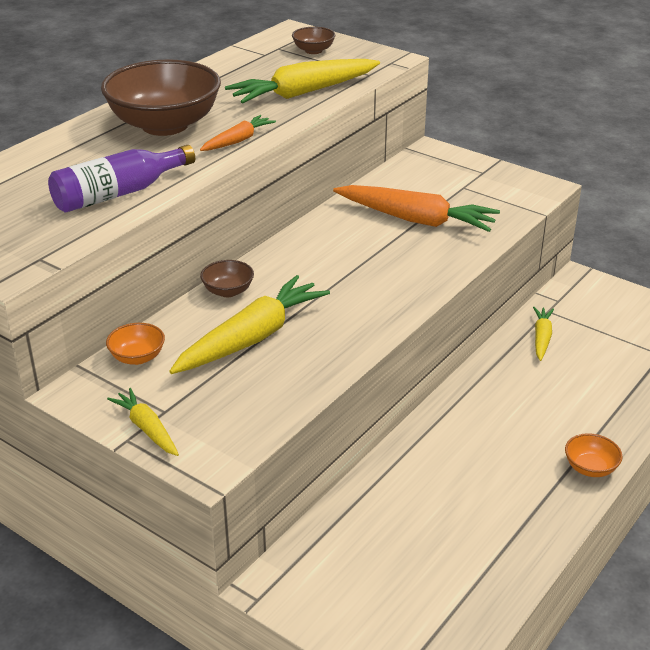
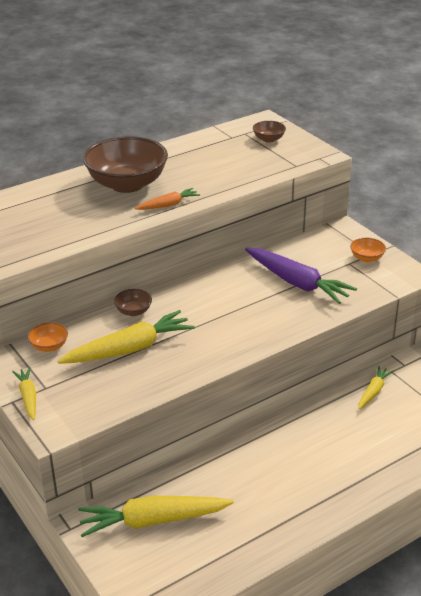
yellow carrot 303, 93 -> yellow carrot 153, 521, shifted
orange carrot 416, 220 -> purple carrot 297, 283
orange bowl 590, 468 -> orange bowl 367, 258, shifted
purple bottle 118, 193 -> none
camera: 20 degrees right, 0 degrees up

────────

What you have to do -
What is needed is an exact retyping of every line from the one containing "orange bowl 590, 468" through the final line of the entries, and only those lines.

Answer for this exercise -
orange bowl 590, 468 -> orange bowl 367, 258, shifted
purple bottle 118, 193 -> none
camera: 20 degrees right, 0 degrees up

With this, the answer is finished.